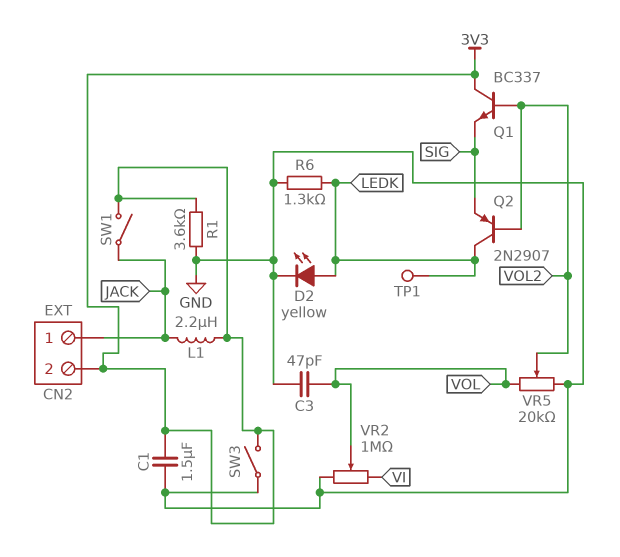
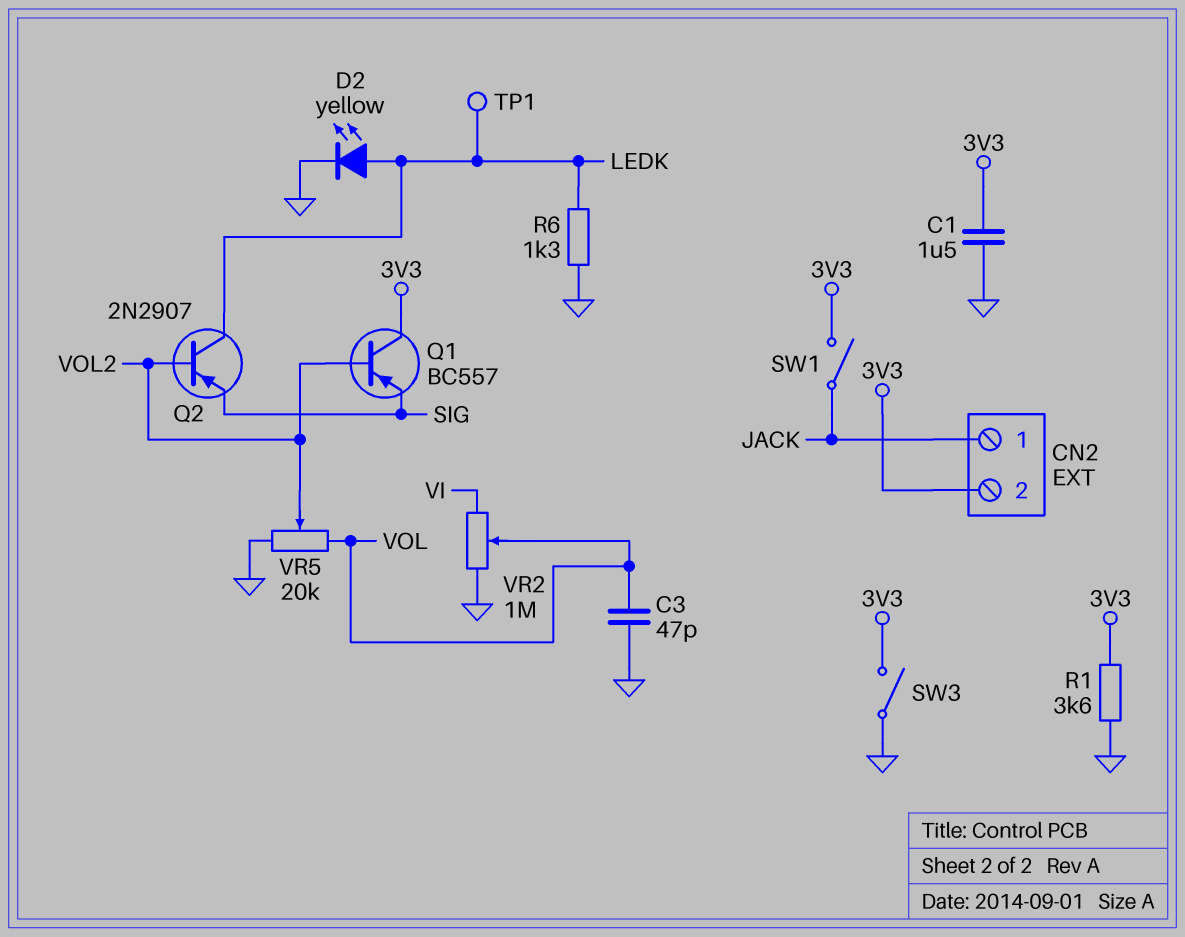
L1: 2.2uH (3V3, JACK) -> none
Q1: NPN BC337 (B VOL2, C 3V3, E SIG) -> PNP BC557 (B VOL2, C 3V3, E SIG)

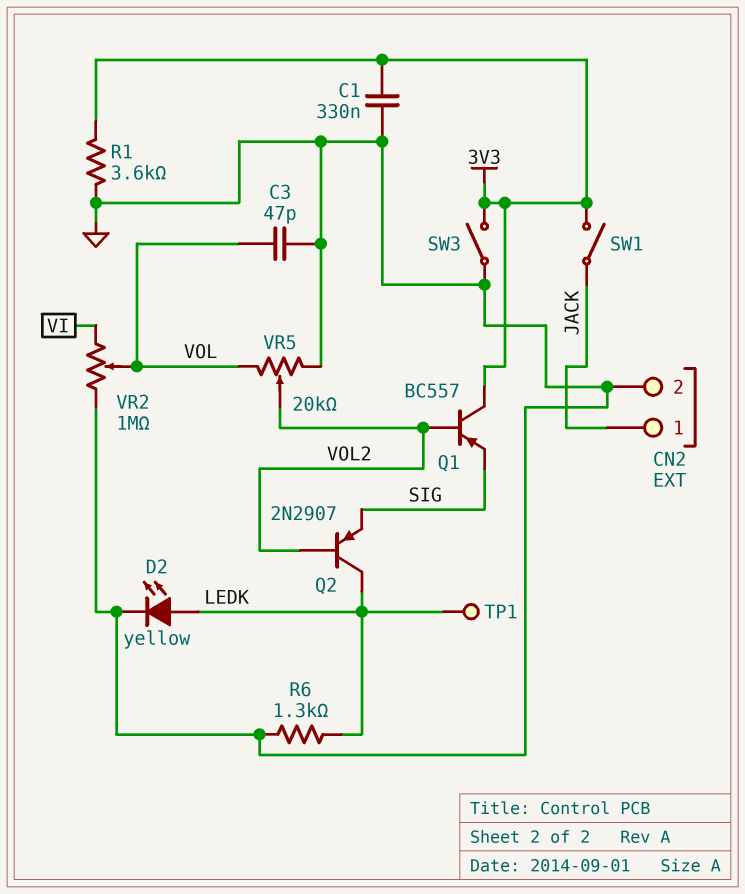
C1: 1.5uF (3V3, GND) -> 330nF (3V3, GND)
CN2 pin 2: 3V3 -> GND

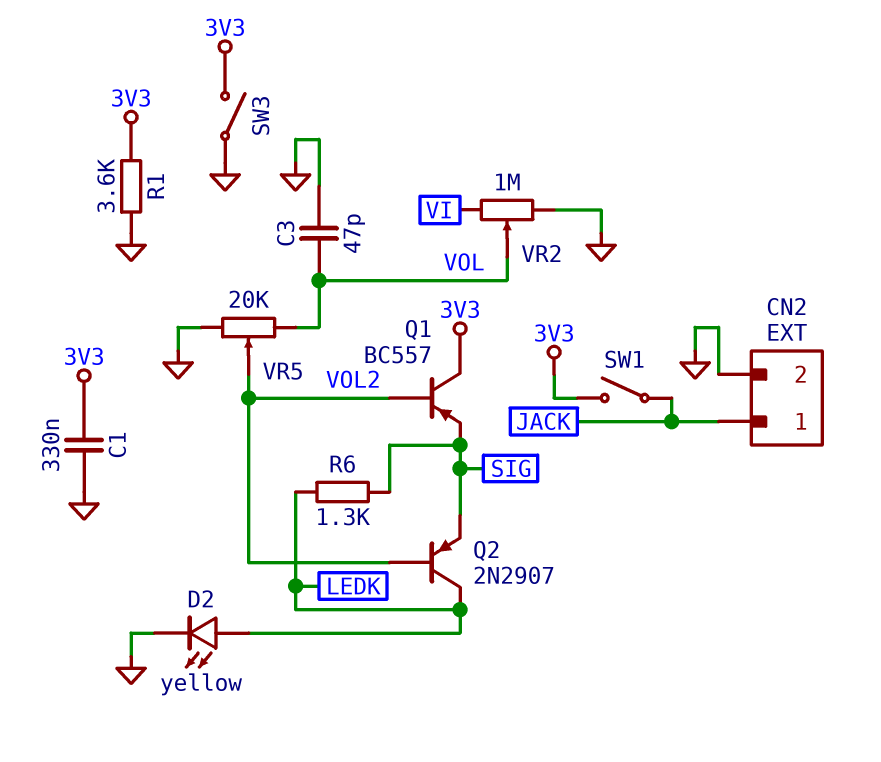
R6: 1.3k (GND, LEDK) -> 1.3k (LEDK, SIG)
TP1: test point (LEDK) -> none

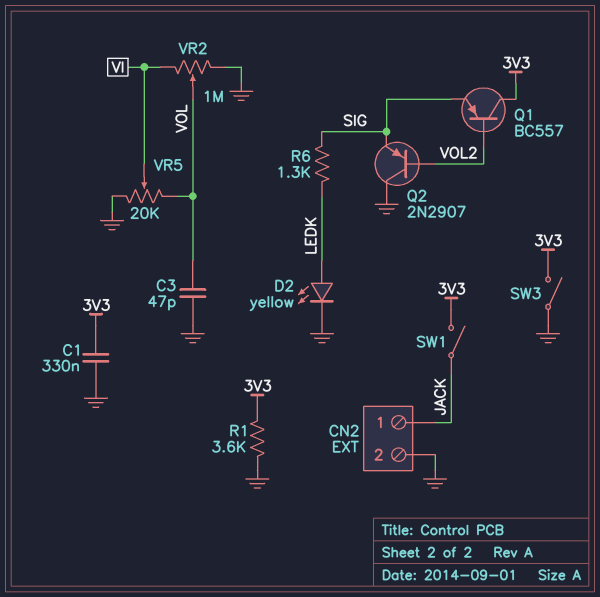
Q2: PNP 2N2907 (B VOL2, C LEDK, E SIG) -> PNP 2N2907 (B VOL2, C GND, E SIG)
VR5: 20k (GND, VOL, wiper VOL2) -> 20k (GND, VOL, wiper VI)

■ ■ ■

WHAT TO PRODUCE - Copy the records exactly; no image should appear in the result.

RESPONSE AREA -
L1: 2.2uH (3V3, JACK) -> none
Q1: NPN BC337 (B VOL2, C 3V3, E SIG) -> PNP BC557 (B VOL2, C 3V3, E SIG)

C1: 1.5uF (3V3, GND) -> 330nF (3V3, GND)
CN2 pin 2: 3V3 -> GND

R6: 1.3k (GND, LEDK) -> 1.3k (LEDK, SIG)
TP1: test point (LEDK) -> none

Q2: PNP 2N2907 (B VOL2, C LEDK, E SIG) -> PNP 2N2907 (B VOL2, C GND, E SIG)
VR5: 20k (GND, VOL, wiper VOL2) -> 20k (GND, VOL, wiper VI)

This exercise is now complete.